> _WHAT THE TASK REQUIRES_:
Within the data that follows, set down exactly the lines from the one containing "Find vessel or blood." through the one containing "Look at this", both ends included.

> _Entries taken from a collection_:
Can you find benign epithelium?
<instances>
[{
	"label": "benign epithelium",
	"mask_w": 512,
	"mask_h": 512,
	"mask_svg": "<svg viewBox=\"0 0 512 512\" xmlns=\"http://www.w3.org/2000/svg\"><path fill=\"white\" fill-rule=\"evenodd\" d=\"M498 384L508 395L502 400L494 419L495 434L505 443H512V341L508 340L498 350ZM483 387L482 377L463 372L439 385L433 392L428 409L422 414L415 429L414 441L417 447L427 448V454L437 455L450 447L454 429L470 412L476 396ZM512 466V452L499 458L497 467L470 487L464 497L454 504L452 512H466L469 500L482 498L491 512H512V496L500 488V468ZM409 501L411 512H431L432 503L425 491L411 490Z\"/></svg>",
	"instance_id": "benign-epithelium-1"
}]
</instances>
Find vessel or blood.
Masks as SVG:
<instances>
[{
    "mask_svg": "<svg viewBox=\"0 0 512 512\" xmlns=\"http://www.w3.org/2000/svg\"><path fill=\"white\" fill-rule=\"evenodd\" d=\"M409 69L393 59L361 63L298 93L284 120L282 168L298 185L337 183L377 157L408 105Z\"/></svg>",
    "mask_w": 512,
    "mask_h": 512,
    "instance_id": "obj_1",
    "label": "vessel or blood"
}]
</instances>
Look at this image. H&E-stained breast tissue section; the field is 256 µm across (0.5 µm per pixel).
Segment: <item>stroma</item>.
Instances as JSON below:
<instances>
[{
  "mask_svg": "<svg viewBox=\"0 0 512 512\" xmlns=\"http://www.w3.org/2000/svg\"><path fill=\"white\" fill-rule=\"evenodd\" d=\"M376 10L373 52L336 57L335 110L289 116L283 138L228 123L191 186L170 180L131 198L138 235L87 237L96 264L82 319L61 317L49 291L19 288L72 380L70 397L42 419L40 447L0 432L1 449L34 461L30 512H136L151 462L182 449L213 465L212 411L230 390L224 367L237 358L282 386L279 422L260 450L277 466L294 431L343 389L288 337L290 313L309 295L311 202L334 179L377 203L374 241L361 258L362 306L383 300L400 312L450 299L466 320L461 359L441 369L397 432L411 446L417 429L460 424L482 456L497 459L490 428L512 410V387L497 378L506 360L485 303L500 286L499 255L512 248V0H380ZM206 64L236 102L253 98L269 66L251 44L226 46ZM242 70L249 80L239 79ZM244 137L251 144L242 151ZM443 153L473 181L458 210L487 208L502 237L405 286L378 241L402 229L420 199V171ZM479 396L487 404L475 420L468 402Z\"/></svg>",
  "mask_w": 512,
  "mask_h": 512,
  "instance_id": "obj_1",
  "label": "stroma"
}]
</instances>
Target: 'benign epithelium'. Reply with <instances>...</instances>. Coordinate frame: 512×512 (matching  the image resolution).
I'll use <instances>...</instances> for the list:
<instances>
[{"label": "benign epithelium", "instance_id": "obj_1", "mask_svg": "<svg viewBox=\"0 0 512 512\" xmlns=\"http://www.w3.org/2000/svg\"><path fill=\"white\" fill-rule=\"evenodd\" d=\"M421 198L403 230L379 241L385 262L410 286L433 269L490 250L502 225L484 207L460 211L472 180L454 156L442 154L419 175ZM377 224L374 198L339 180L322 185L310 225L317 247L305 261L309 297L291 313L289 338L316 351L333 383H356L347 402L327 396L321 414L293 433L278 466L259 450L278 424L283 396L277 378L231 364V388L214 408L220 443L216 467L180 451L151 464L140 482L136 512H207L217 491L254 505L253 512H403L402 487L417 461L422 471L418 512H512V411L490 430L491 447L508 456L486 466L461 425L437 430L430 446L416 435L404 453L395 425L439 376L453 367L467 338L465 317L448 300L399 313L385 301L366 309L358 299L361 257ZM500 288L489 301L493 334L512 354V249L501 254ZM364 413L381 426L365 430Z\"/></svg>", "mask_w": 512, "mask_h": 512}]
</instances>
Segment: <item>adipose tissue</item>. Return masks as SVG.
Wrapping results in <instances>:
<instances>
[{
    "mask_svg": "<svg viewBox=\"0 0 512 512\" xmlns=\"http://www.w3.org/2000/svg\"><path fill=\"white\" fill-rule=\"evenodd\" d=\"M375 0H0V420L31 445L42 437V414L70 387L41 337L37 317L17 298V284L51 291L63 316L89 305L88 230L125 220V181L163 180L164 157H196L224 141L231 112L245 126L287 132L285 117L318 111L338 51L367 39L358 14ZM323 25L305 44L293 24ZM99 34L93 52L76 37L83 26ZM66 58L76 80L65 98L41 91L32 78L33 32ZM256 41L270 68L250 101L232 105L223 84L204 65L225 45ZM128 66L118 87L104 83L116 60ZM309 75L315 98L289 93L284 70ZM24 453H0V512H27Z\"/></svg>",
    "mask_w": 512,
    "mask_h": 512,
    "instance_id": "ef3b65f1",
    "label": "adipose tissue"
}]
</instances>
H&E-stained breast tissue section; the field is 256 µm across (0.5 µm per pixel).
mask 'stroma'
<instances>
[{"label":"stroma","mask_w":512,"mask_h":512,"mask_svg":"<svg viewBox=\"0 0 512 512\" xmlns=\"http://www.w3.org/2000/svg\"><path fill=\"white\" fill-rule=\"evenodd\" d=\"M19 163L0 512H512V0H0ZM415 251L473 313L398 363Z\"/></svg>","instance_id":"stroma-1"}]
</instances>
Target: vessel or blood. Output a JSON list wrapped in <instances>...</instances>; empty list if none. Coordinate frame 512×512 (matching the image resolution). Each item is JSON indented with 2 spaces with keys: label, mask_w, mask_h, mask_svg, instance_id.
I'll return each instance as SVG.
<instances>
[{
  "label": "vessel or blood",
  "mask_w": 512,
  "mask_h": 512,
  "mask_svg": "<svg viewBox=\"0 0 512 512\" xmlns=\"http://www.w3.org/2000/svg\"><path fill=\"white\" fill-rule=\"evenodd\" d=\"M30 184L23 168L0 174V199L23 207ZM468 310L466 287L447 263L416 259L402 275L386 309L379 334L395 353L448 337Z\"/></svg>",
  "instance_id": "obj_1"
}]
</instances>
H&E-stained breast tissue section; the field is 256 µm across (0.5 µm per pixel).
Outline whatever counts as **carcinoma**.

> _FINISHED TASK_:
Find vessel or blood.
Masks as SVG:
<instances>
[{
    "mask_svg": "<svg viewBox=\"0 0 512 512\" xmlns=\"http://www.w3.org/2000/svg\"><path fill=\"white\" fill-rule=\"evenodd\" d=\"M409 69L393 59L361 63L298 93L284 120L282 168L298 185L337 183L377 157L408 105Z\"/></svg>",
    "mask_w": 512,
    "mask_h": 512,
    "instance_id": "obj_1",
    "label": "vessel or blood"
}]
</instances>
Look at this image. H&E-stained breast tissue section; the field is 256 µm across (0.5 µm per pixel).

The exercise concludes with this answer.